Exercise:
Exactly and only the lines from the one with "nothing => royal purple die [312 289 69 68]" through the end of the listing are to be transcribed, both ends included.

--- Collected data Enclosed Below ---

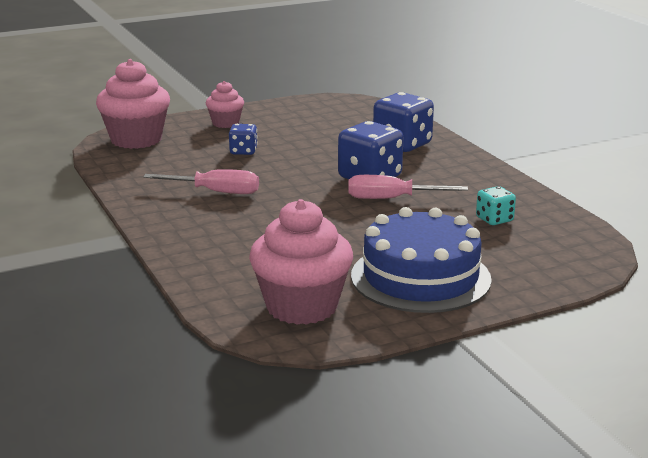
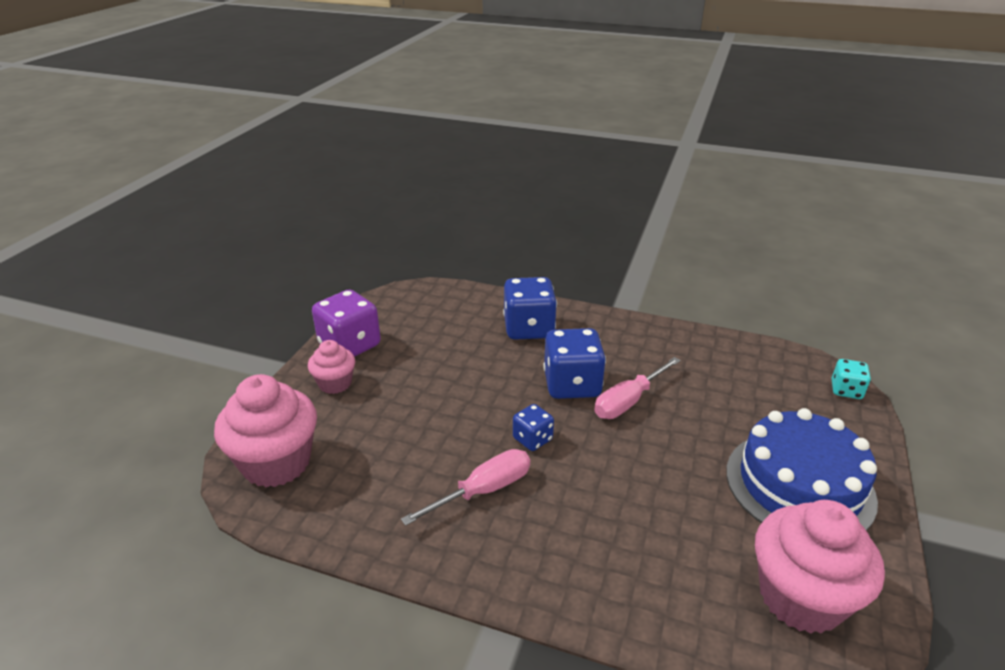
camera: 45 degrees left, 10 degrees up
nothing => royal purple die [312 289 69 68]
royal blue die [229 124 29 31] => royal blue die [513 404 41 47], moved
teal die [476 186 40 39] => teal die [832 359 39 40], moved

--- End of Enclosed Collected data ---

Answer area:
nothing => royal purple die [312 289 69 68]
royal blue die [229 124 29 31] => royal blue die [513 404 41 47], moved
teal die [476 186 40 39] => teal die [832 359 39 40], moved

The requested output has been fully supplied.